** Opening SOURCE RECORDS block **

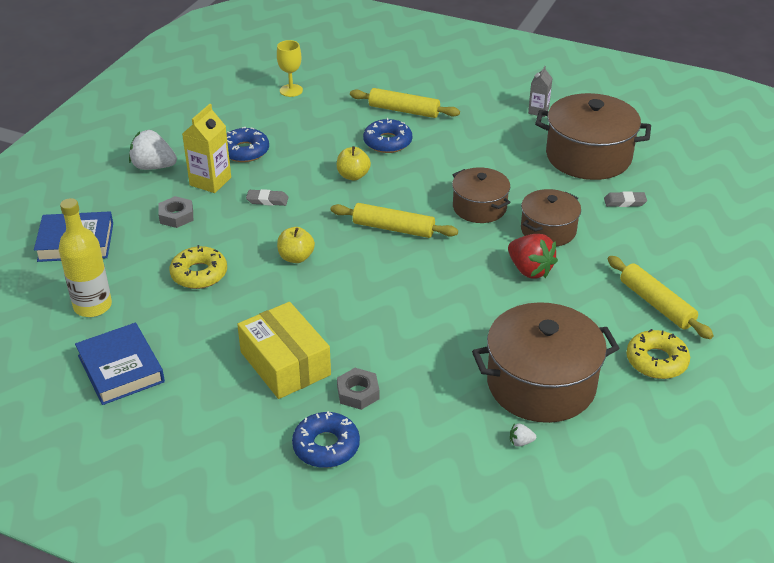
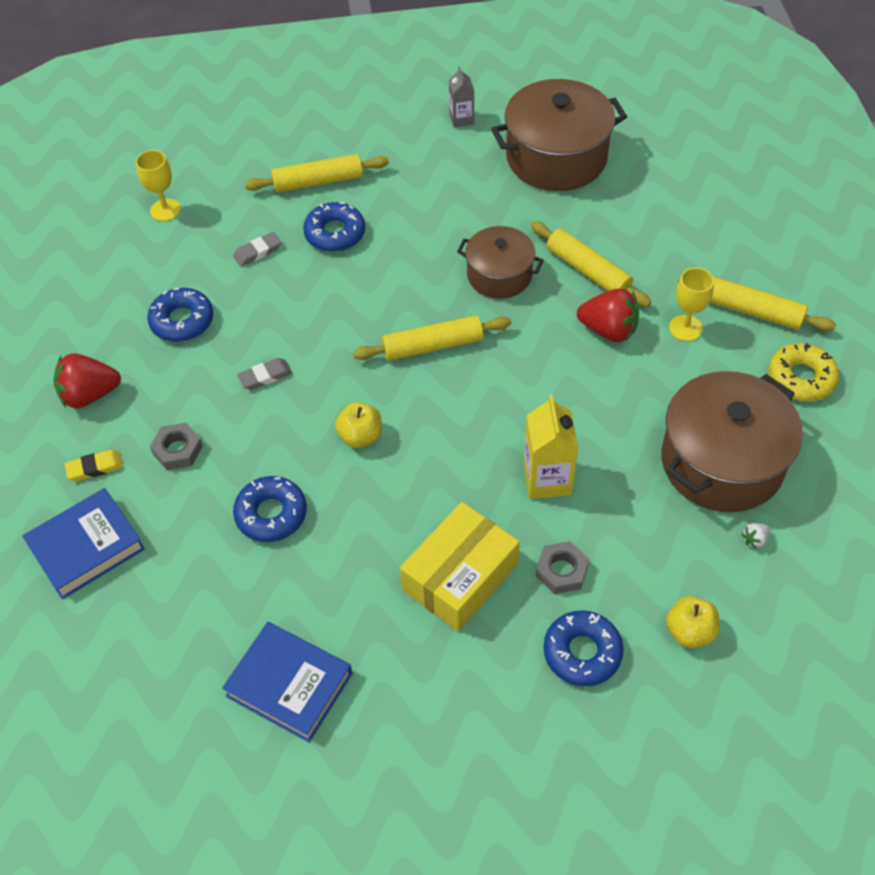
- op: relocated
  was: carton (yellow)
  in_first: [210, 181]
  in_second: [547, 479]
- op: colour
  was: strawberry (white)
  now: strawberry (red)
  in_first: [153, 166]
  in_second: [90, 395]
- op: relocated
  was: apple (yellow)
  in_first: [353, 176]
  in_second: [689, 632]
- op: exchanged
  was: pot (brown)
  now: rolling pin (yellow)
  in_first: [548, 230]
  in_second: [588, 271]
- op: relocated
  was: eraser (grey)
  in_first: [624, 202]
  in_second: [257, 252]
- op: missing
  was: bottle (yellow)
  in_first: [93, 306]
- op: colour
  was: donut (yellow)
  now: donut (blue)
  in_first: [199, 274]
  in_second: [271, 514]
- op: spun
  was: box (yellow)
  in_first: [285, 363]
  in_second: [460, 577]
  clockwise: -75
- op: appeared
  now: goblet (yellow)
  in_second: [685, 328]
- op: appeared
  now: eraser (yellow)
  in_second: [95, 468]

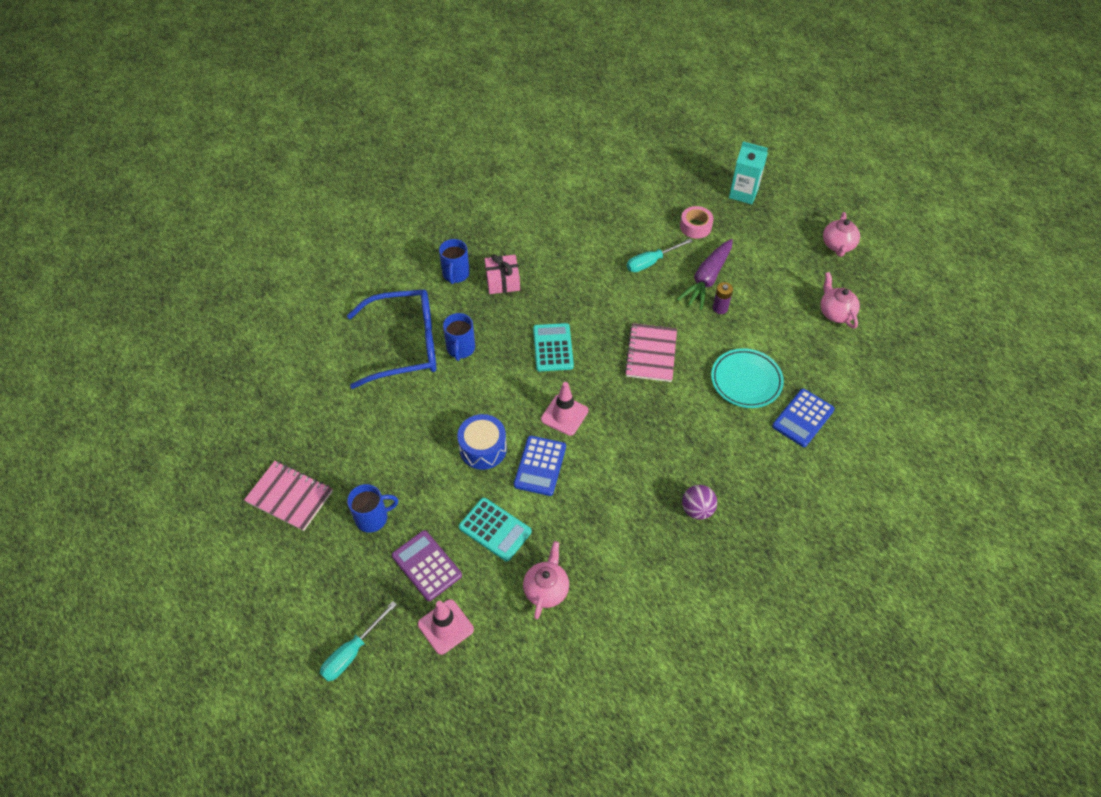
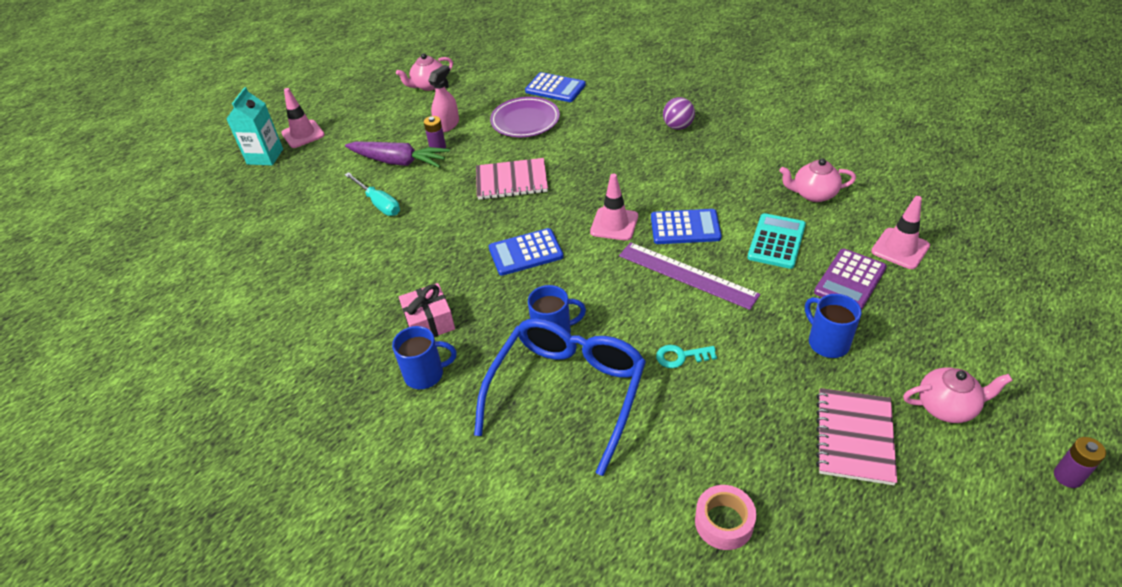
- op: relocated
  was: tape (pink)
  in_first: [695, 226]
  in_second: [724, 522]
- op: relocated
  was: teapot (pink)
  in_first: [838, 245]
  in_second: [946, 406]
- op: spun
  was: glasses (blue)
  in_first: [404, 345]
  in_second: [567, 394]
  clockwise: 45
- op: colour
  was: calculator (turquoise)
  now: calculator (blue)
  in_first: [553, 348]
  in_second: [526, 252]
- op: colour
  was: plate (turquoise)
  now: plate (purple)
  in_first: [746, 381]
  in_second: [525, 121]
- op: exchanged
  was: drum (blue)
  now: ruler (purple)
  in_first: [483, 449]
  in_second: [687, 275]
- op: missing
  was: screwdriver (turquoise)
  in_first: [352, 652]
- op: appeared
  now: spray bottle (pink)
  in_second: [447, 125]
- op: appeared
  now: traffic cone (pink)
  in_second: [303, 134]
- op: appeared
  now: key (turquoise)
  in_second: [681, 356]
- op: appeared
  now: battery (purple)
  in_second: [1068, 476]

** Closing SOURCE RECORDS block **

=== ABOUT THIS TASK ===
Above are some records; copy exactly the lines from the one with "now: goblet (yellow)" through the one with "now: eraser (yellow)", both included, and no others.

=== WRITTEN ANSWER ===
  now: goblet (yellow)
  in_second: [685, 328]
- op: appeared
  now: eraser (yellow)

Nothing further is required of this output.